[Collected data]

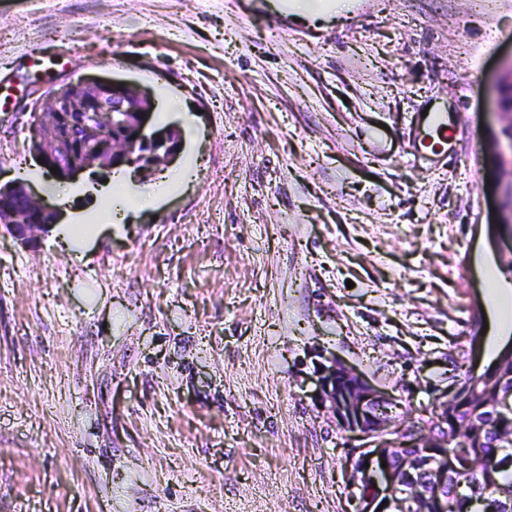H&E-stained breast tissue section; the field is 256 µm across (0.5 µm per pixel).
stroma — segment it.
<instances>
[{"instance_id":"obj_1","label":"stroma","mask_w":512,"mask_h":512,"mask_svg":"<svg viewBox=\"0 0 512 512\" xmlns=\"http://www.w3.org/2000/svg\"><path fill=\"white\" fill-rule=\"evenodd\" d=\"M271 2L0 0V185L45 194L31 111L70 80L195 131L127 186L194 179L81 249L0 230V512H357L322 360L404 425L512 344L481 335L489 271L512 280V0ZM432 103L450 148L419 163ZM507 97V104L509 109L512 110V62H511V72H510V82L507 86L502 89L499 93L498 99V108L501 114L508 117V124L503 128V134L506 137V145L501 149L499 158L504 164H510L512 167V111L506 110L508 112H503L504 107V98Z\"/></svg>"}]
</instances>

Stated task =>
Copy each line in full and exactly, omitting any picture.

Exercise answer =>
H&E-stained breast tissue section; the field is 256 µm across (0.5 µm per pixel).
stroma — segment it.
<instances>
[{"instance_id":"obj_1","label":"stroma","mask_w":512,"mask_h":512,"mask_svg":"<svg viewBox=\"0 0 512 512\" xmlns=\"http://www.w3.org/2000/svg\"><path fill=\"white\" fill-rule=\"evenodd\" d=\"M271 2L0 0V185L45 194L31 111L70 80L195 131L127 186L194 179L81 249L0 230V512H357L322 360L404 425L512 344L481 335L489 271L512 280V0ZM432 103L450 148L419 163ZM507 97V104L509 109L512 110V62H511V72H510V82L507 86L502 89L499 93L498 99V108L501 114L508 117V124L503 128V134L506 137V145L501 149L499 158L504 164H510L512 167V111L506 110L508 112H503L504 107V98Z\"/></svg>"}]
</instances>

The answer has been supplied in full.